---------- Information provided

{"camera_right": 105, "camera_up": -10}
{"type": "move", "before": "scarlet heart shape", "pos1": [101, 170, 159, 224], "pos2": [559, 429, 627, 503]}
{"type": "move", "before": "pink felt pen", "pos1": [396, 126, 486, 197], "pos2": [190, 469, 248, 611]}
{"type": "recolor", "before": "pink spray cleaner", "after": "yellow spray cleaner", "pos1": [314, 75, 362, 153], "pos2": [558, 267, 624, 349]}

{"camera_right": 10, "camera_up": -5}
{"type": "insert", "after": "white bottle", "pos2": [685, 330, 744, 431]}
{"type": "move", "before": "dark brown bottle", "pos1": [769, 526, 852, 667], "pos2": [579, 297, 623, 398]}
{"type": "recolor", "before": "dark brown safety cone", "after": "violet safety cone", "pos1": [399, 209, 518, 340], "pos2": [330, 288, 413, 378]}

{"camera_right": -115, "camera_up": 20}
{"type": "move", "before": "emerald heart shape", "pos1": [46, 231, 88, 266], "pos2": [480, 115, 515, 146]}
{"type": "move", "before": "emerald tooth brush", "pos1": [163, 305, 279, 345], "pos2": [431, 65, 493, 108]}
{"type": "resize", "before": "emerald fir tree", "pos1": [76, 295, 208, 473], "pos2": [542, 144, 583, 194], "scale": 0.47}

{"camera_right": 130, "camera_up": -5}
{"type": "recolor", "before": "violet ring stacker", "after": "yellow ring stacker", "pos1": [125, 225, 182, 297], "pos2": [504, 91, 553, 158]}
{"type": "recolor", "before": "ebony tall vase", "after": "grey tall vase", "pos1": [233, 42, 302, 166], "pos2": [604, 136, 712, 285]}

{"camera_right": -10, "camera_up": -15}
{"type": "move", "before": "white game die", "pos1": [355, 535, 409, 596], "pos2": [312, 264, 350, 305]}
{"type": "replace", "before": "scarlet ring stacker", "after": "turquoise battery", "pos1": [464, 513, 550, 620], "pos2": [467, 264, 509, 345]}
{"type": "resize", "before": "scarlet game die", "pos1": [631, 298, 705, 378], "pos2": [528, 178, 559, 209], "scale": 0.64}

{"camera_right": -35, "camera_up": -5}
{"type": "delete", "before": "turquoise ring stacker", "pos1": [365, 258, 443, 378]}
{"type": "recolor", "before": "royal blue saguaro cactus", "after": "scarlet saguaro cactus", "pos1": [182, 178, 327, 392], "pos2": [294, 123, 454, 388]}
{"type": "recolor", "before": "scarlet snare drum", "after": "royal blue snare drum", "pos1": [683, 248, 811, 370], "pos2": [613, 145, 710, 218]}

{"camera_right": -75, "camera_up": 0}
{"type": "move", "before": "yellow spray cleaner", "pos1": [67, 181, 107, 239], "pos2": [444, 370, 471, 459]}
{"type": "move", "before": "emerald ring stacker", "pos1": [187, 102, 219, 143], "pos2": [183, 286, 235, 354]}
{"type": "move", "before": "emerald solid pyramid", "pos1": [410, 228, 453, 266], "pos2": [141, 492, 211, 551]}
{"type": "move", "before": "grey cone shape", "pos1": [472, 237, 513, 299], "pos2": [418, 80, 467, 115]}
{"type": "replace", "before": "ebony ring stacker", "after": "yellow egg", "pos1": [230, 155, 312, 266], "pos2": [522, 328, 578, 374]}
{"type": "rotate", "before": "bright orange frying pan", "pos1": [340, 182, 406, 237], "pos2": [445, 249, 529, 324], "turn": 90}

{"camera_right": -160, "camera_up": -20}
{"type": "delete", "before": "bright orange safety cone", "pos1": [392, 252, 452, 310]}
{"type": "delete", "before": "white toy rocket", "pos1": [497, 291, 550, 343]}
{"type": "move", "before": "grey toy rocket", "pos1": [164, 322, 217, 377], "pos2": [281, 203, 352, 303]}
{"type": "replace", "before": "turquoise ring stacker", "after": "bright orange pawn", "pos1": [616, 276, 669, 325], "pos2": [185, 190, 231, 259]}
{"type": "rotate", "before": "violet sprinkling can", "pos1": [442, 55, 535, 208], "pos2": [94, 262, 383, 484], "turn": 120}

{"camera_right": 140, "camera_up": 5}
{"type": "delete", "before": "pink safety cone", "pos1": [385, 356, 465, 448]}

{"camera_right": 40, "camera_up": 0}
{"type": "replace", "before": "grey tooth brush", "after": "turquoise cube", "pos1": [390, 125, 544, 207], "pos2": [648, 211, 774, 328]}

--------------------

(Task requirements): All records should be written out again exactly as given.

(Finished exercise):
{"camera_right": 105, "camera_up": -10}
{"type": "move", "before": "scarlet heart shape", "pos1": [101, 170, 159, 224], "pos2": [559, 429, 627, 503]}
{"type": "move", "before": "pink felt pen", "pos1": [396, 126, 486, 197], "pos2": [190, 469, 248, 611]}
{"type": "recolor", "before": "pink spray cleaner", "after": "yellow spray cleaner", "pos1": [314, 75, 362, 153], "pos2": [558, 267, 624, 349]}

{"camera_right": 10, "camera_up": -5}
{"type": "insert", "after": "white bottle", "pos2": [685, 330, 744, 431]}
{"type": "move", "before": "dark brown bottle", "pos1": [769, 526, 852, 667], "pos2": [579, 297, 623, 398]}
{"type": "recolor", "before": "dark brown safety cone", "after": "violet safety cone", "pos1": [399, 209, 518, 340], "pos2": [330, 288, 413, 378]}

{"camera_right": -115, "camera_up": 20}
{"type": "move", "before": "emerald heart shape", "pos1": [46, 231, 88, 266], "pos2": [480, 115, 515, 146]}
{"type": "move", "before": "emerald tooth brush", "pos1": [163, 305, 279, 345], "pos2": [431, 65, 493, 108]}
{"type": "resize", "before": "emerald fir tree", "pos1": [76, 295, 208, 473], "pos2": [542, 144, 583, 194], "scale": 0.47}

{"camera_right": 130, "camera_up": -5}
{"type": "recolor", "before": "violet ring stacker", "after": "yellow ring stacker", "pos1": [125, 225, 182, 297], "pos2": [504, 91, 553, 158]}
{"type": "recolor", "before": "ebony tall vase", "after": "grey tall vase", "pos1": [233, 42, 302, 166], "pos2": [604, 136, 712, 285]}

{"camera_right": -10, "camera_up": -15}
{"type": "move", "before": "white game die", "pos1": [355, 535, 409, 596], "pos2": [312, 264, 350, 305]}
{"type": "replace", "before": "scarlet ring stacker", "after": "turquoise battery", "pos1": [464, 513, 550, 620], "pos2": [467, 264, 509, 345]}
{"type": "resize", "before": "scarlet game die", "pos1": [631, 298, 705, 378], "pos2": [528, 178, 559, 209], "scale": 0.64}

{"camera_right": -35, "camera_up": -5}
{"type": "delete", "before": "turquoise ring stacker", "pos1": [365, 258, 443, 378]}
{"type": "recolor", "before": "royal blue saguaro cactus", "after": "scarlet saguaro cactus", "pos1": [182, 178, 327, 392], "pos2": [294, 123, 454, 388]}
{"type": "recolor", "before": "scarlet snare drum", "after": "royal blue snare drum", "pos1": [683, 248, 811, 370], "pos2": [613, 145, 710, 218]}

{"camera_right": -75, "camera_up": 0}
{"type": "move", "before": "yellow spray cleaner", "pos1": [67, 181, 107, 239], "pos2": [444, 370, 471, 459]}
{"type": "move", "before": "emerald ring stacker", "pos1": [187, 102, 219, 143], "pos2": [183, 286, 235, 354]}
{"type": "move", "before": "emerald solid pyramid", "pos1": [410, 228, 453, 266], "pos2": [141, 492, 211, 551]}
{"type": "move", "before": "grey cone shape", "pos1": [472, 237, 513, 299], "pos2": [418, 80, 467, 115]}
{"type": "replace", "before": "ebony ring stacker", "after": "yellow egg", "pos1": [230, 155, 312, 266], "pos2": [522, 328, 578, 374]}
{"type": "rotate", "before": "bright orange frying pan", "pos1": [340, 182, 406, 237], "pos2": [445, 249, 529, 324], "turn": 90}

{"camera_right": -160, "camera_up": -20}
{"type": "delete", "before": "bright orange safety cone", "pos1": [392, 252, 452, 310]}
{"type": "delete", "before": "white toy rocket", "pos1": [497, 291, 550, 343]}
{"type": "move", "before": "grey toy rocket", "pos1": [164, 322, 217, 377], "pos2": [281, 203, 352, 303]}
{"type": "replace", "before": "turquoise ring stacker", "after": "bright orange pawn", "pos1": [616, 276, 669, 325], "pos2": [185, 190, 231, 259]}
{"type": "rotate", "before": "violet sprinkling can", "pos1": [442, 55, 535, 208], "pos2": [94, 262, 383, 484], "turn": 120}

{"camera_right": 140, "camera_up": 5}
{"type": "delete", "before": "pink safety cone", "pos1": [385, 356, 465, 448]}

{"camera_right": 40, "camera_up": 0}
{"type": "replace", "before": "grey tooth brush", "after": "turquoise cube", "pos1": [390, 125, 544, 207], "pos2": [648, 211, 774, 328]}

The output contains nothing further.